# [Required action]
The lines below starting at the line containing "SW1: switch (GND, n17) -> button (GND, n17)" and ending at the line containing "T2: NMOS IRF540" are to be repeated exactly, with both ends kept and nothing else added.

# [Material for this exercise]
______________________________
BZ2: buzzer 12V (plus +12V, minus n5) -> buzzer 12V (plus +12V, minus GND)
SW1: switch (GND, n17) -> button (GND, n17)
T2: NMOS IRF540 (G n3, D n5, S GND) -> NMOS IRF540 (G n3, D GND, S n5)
______________________________
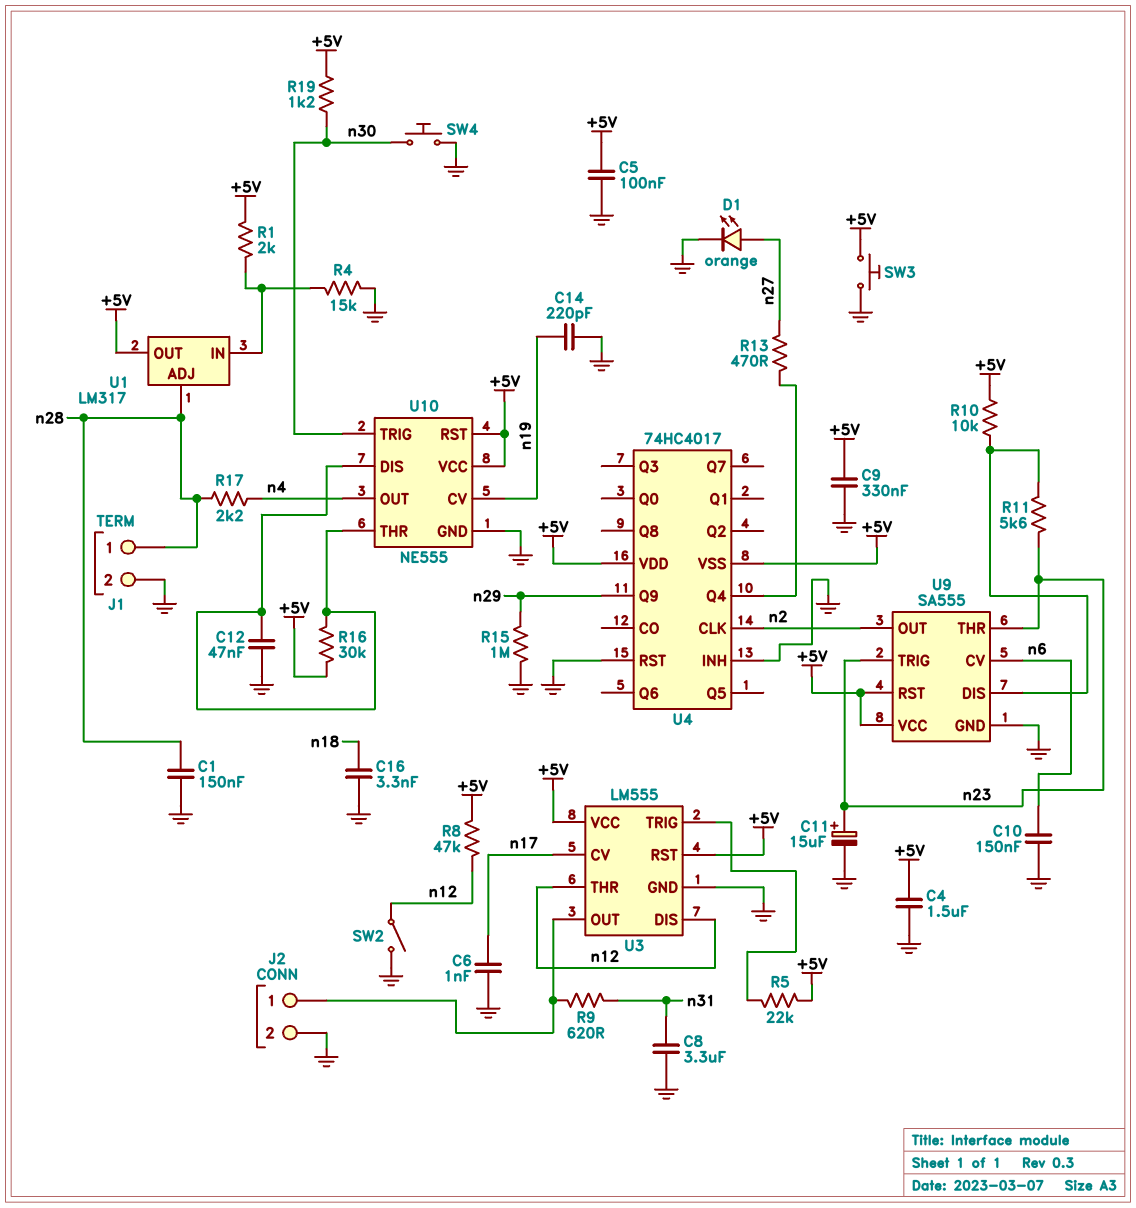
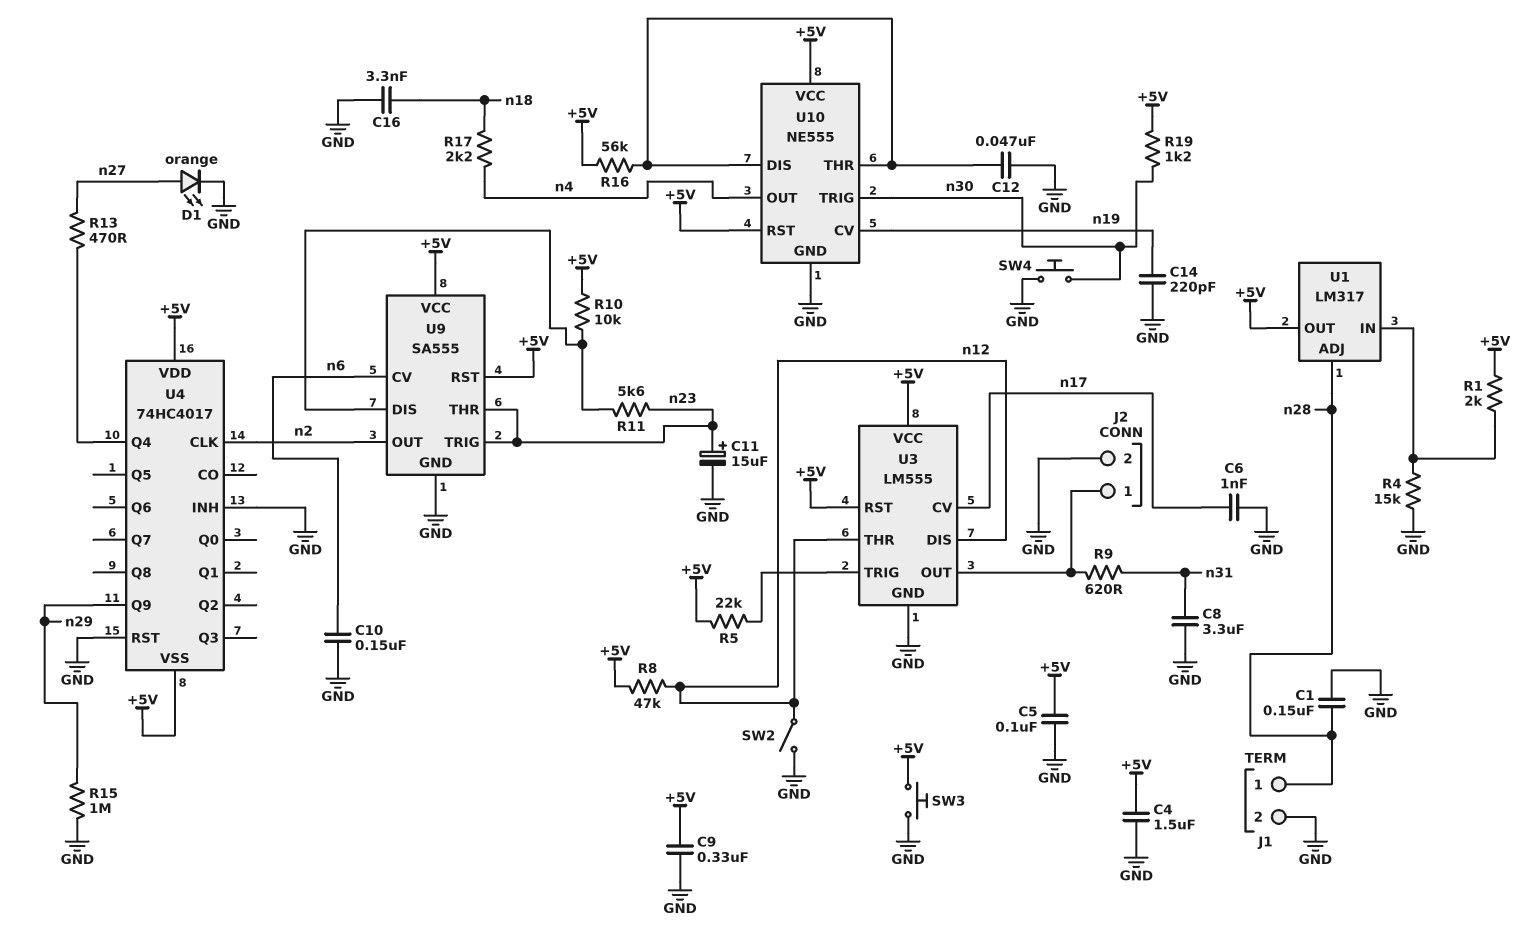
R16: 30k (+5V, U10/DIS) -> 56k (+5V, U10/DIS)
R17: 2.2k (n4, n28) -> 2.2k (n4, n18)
______________________________
# [Expected output]
SW1: switch (GND, n17) -> button (GND, n17)
T2: NMOS IRF540 (G n3, D n5, S GND) -> NMOS IRF540 (G n3, D GND, S n5)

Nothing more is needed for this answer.